(Collected data entries)
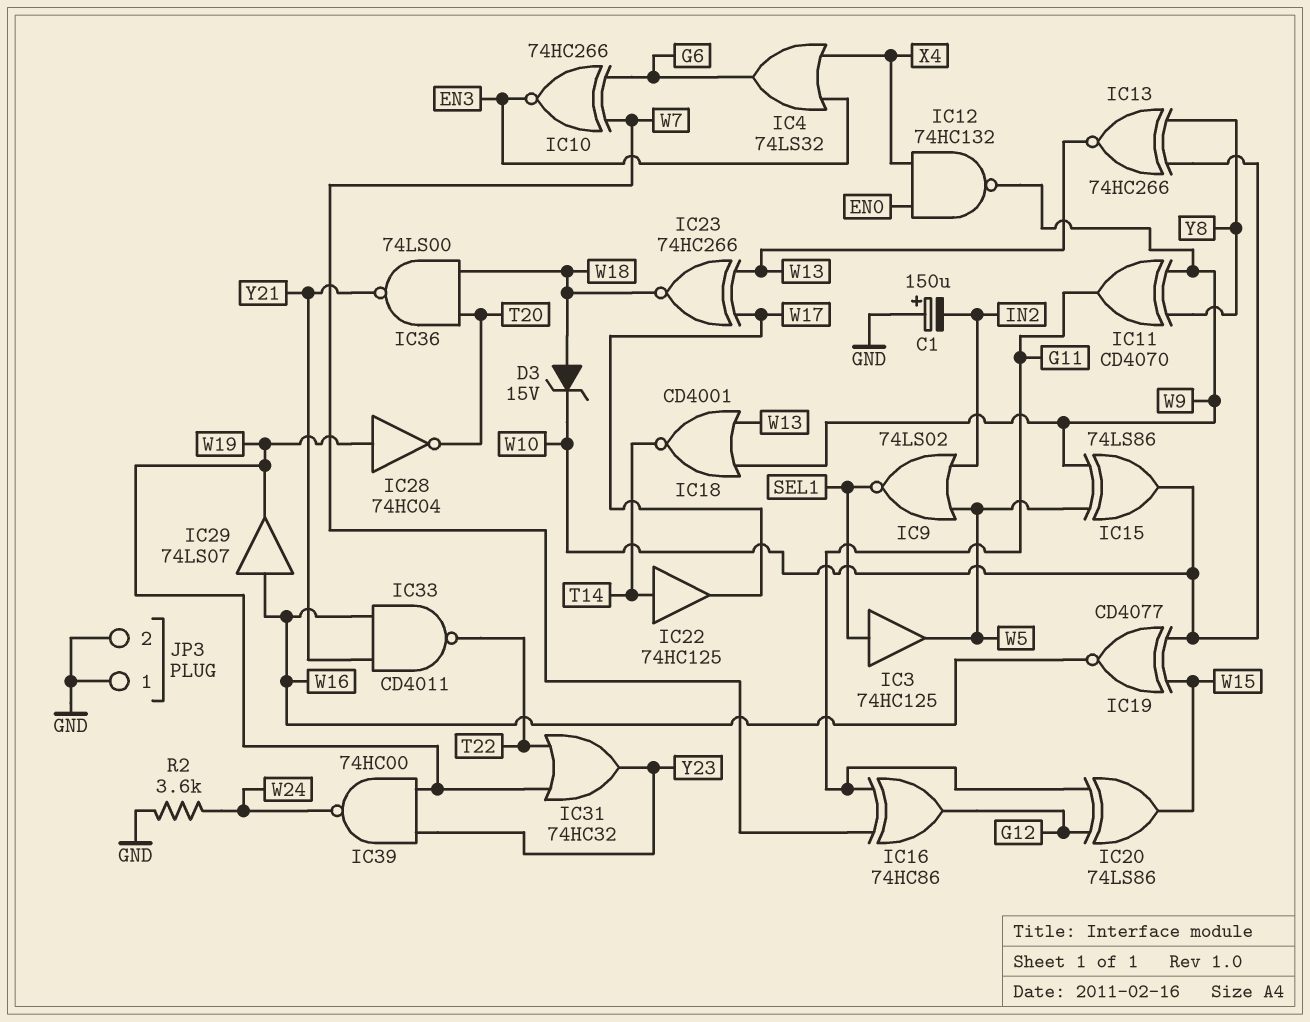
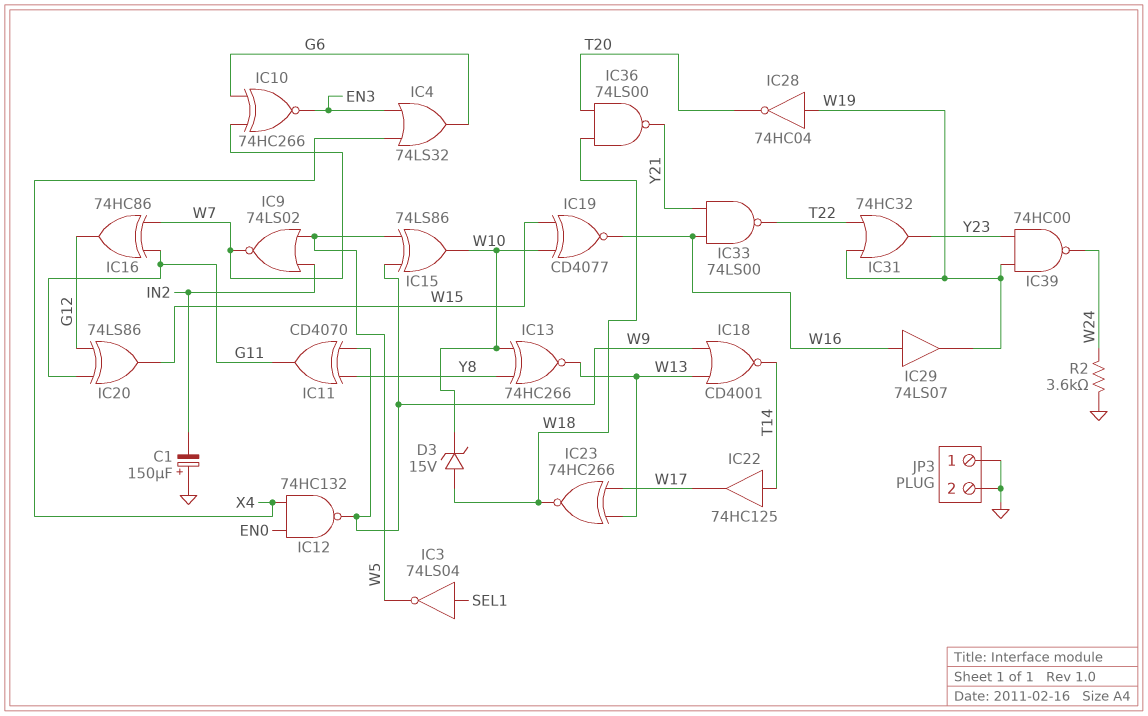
IC3: buffer 74HC125 (in SEL1, out W5) -> NOT 74LS04 (in SEL1, out W5)
IC9: NOR 74LS02 (in IN2, in W5, out SEL1) -> NOR 74LS02 (in IN2, in W5, out W7)
IC33: NAND CD4011 (in W16, in Y21, out T22) -> NAND 74LS00 (in W16, in Y21, out T22)

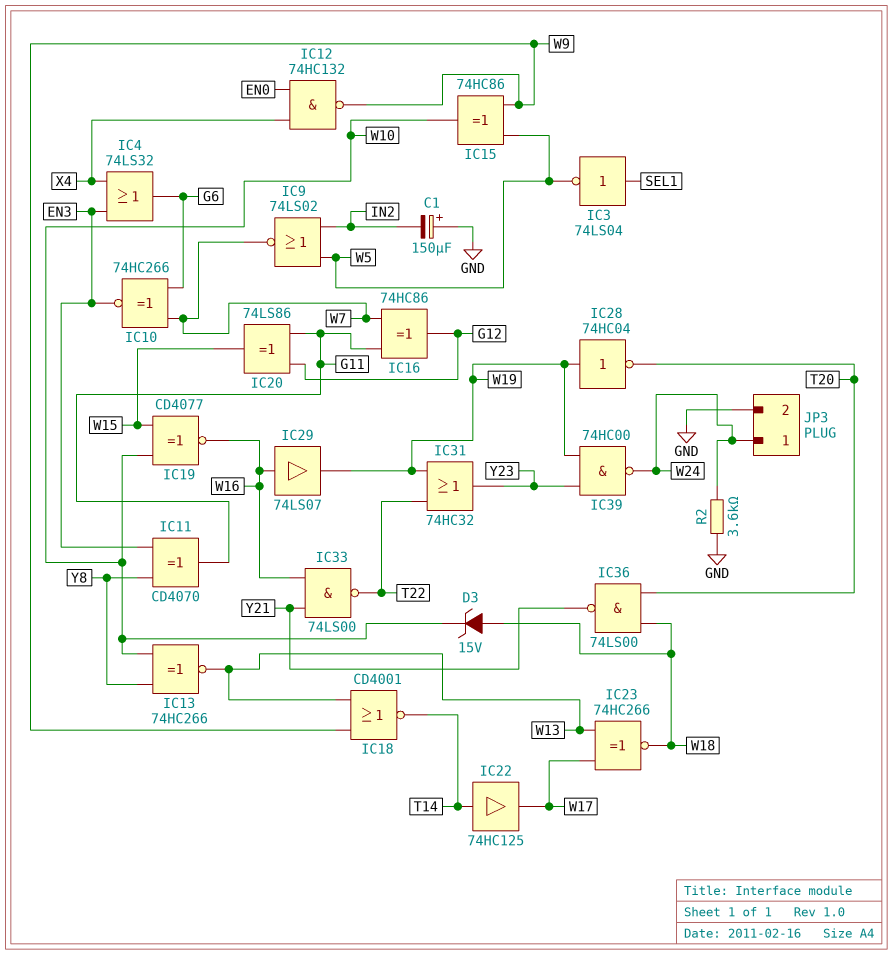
IC11: XOR CD4070 (in W9, in Y8, out G11) -> XOR CD4070 (in EN3, in Y8, out G11)
IC15: XOR 74LS86 (in W5, in W9, out W10) -> XOR 74HC86 (in W5, in W9, out W10)
JP3 pin 1: GND -> W24

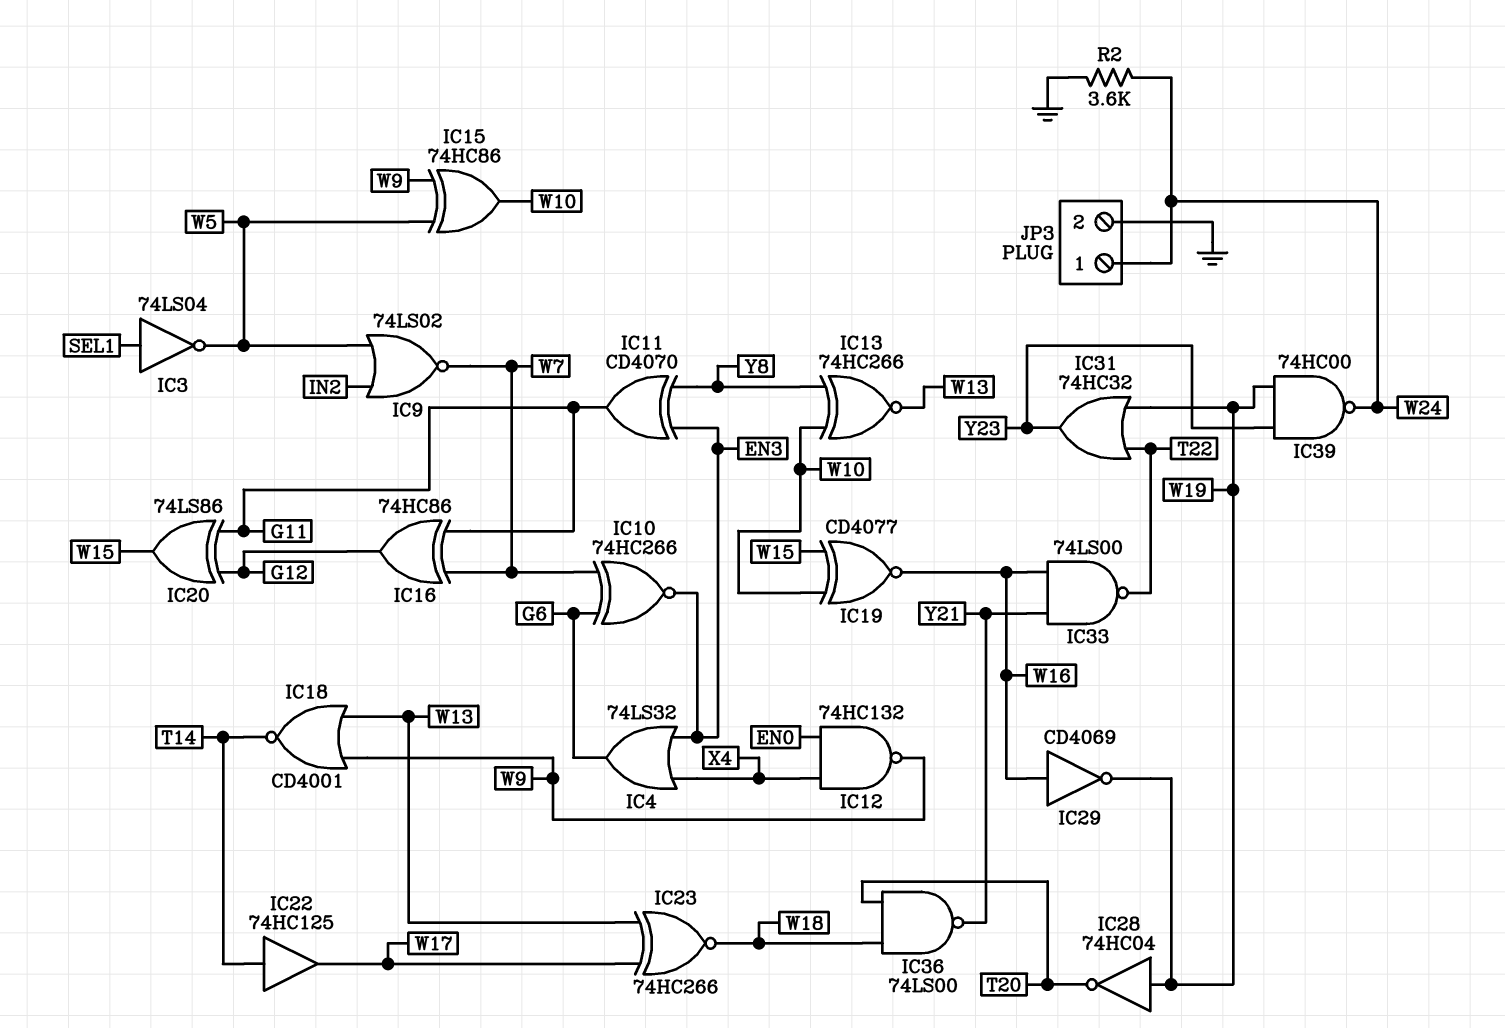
C1: 150uF (plus GND, minus IN2) -> none
D3: zener 15V (A W18, K W10) -> none
IC29: buffer 74LS07 (in W16, out W19) -> NOT CD4069 (in W16, out W19)

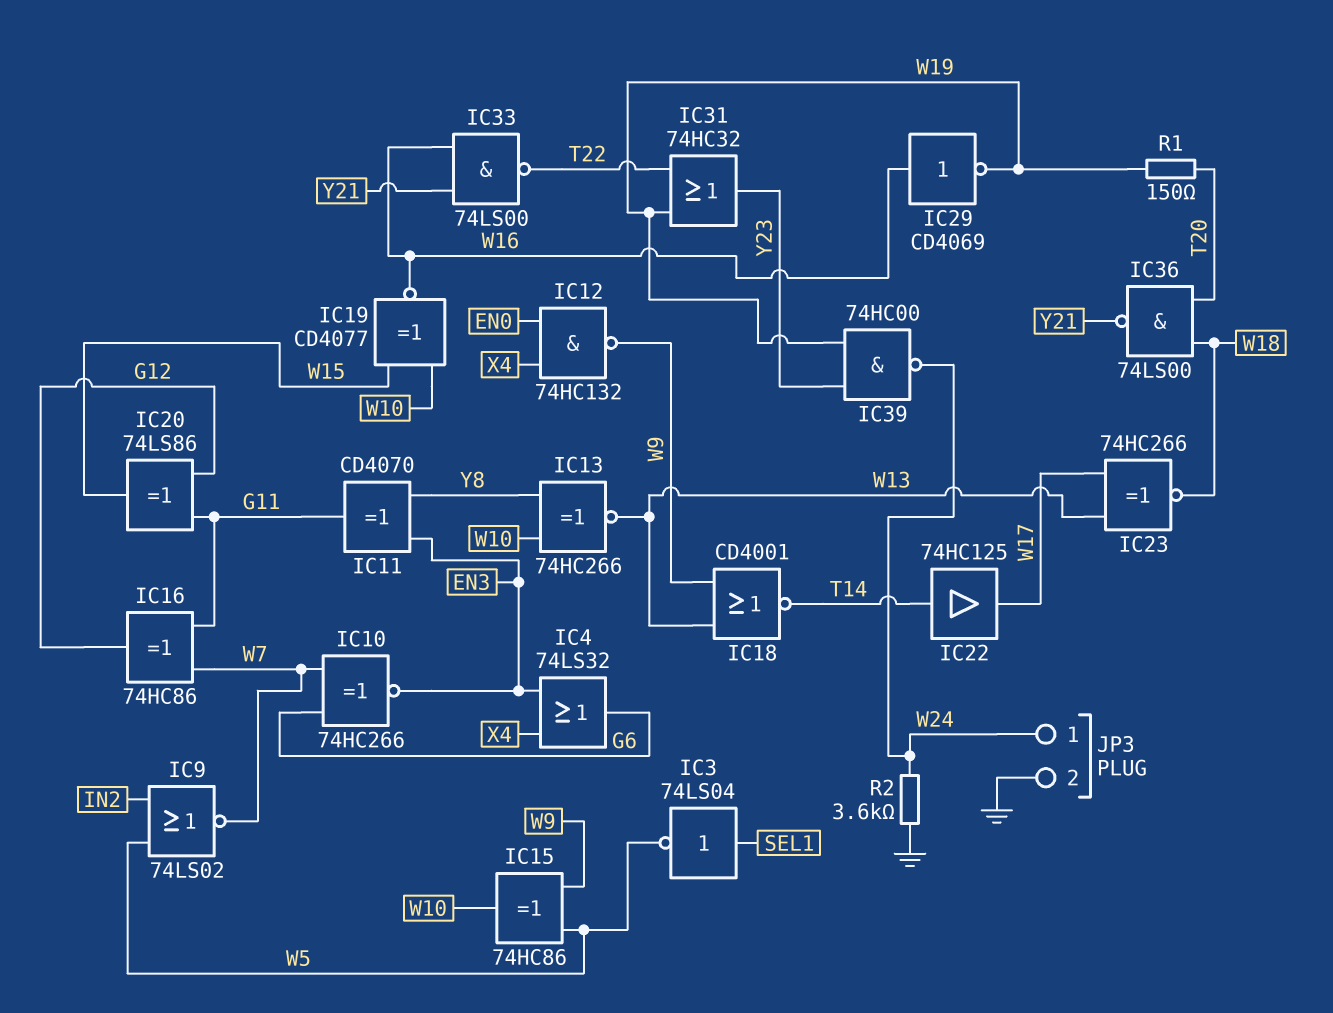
IC28: NOT 74HC04 (in W19, out T20) -> none
R1: none -> 150 (T20, W19)

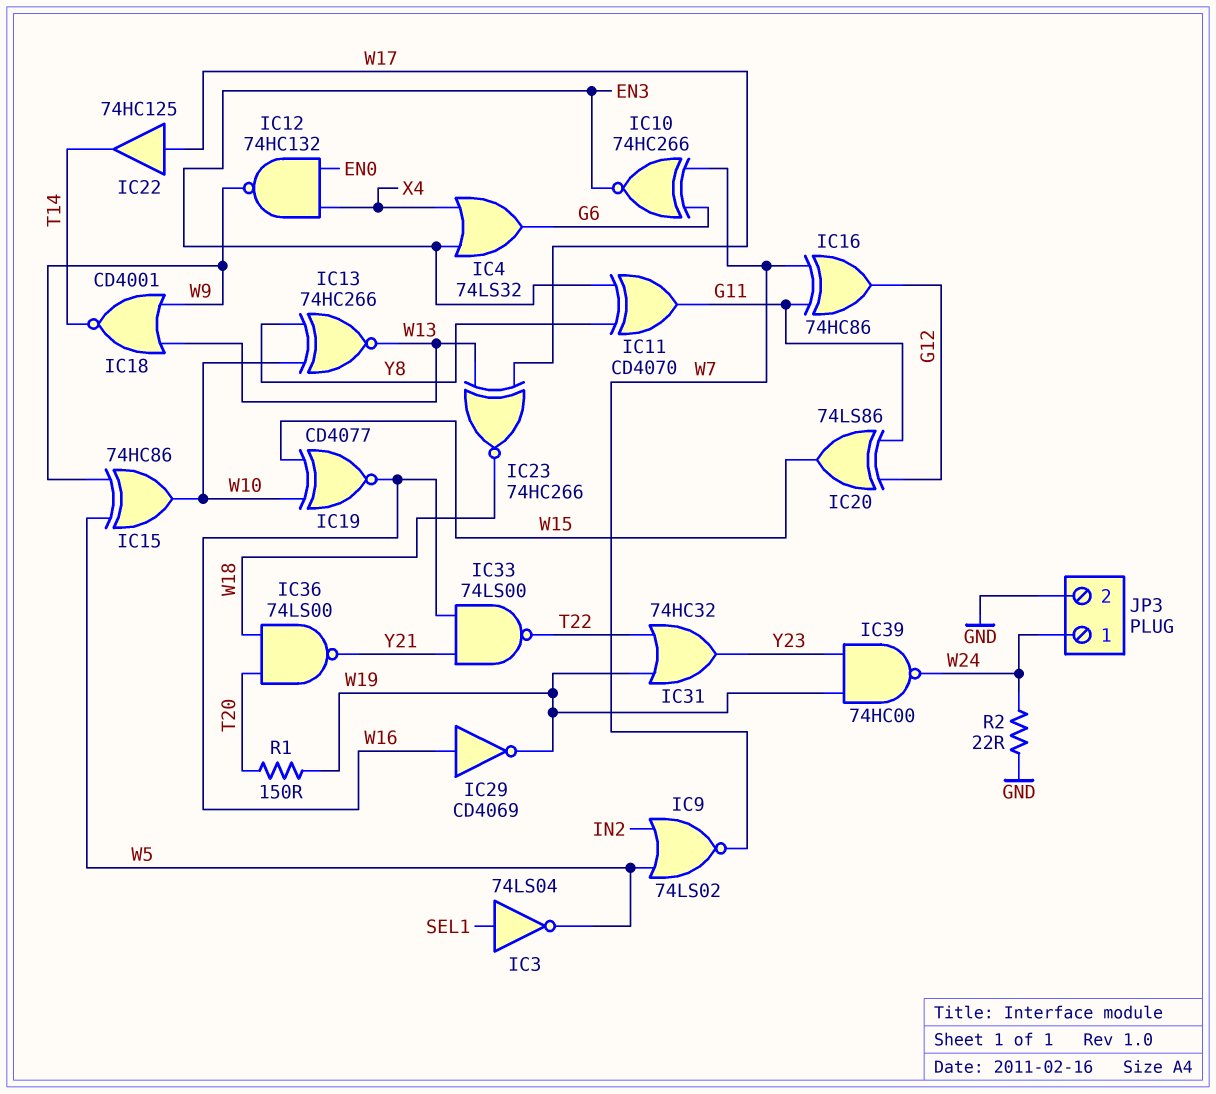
IC22: buffer 74HC125 (in T14, out W17) -> buffer 74HC125 (in W17, out T14)
R2: 3.6k (GND, W24) -> 22 (GND, W24)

Goal of the exercise: Please return exactly, and only, the lines from the one containing "C1: 150uF (plus GND, minus IN2) -> none" through the end of the records, with both end lines kept and every picture dropped.

Written reply:
C1: 150uF (plus GND, minus IN2) -> none
D3: zener 15V (A W18, K W10) -> none
IC29: buffer 74LS07 (in W16, out W19) -> NOT CD4069 (in W16, out W19)

IC28: NOT 74HC04 (in W19, out T20) -> none
R1: none -> 150 (T20, W19)

IC22: buffer 74HC125 (in T14, out W17) -> buffer 74HC125 (in W17, out T14)
R2: 3.6k (GND, W24) -> 22 (GND, W24)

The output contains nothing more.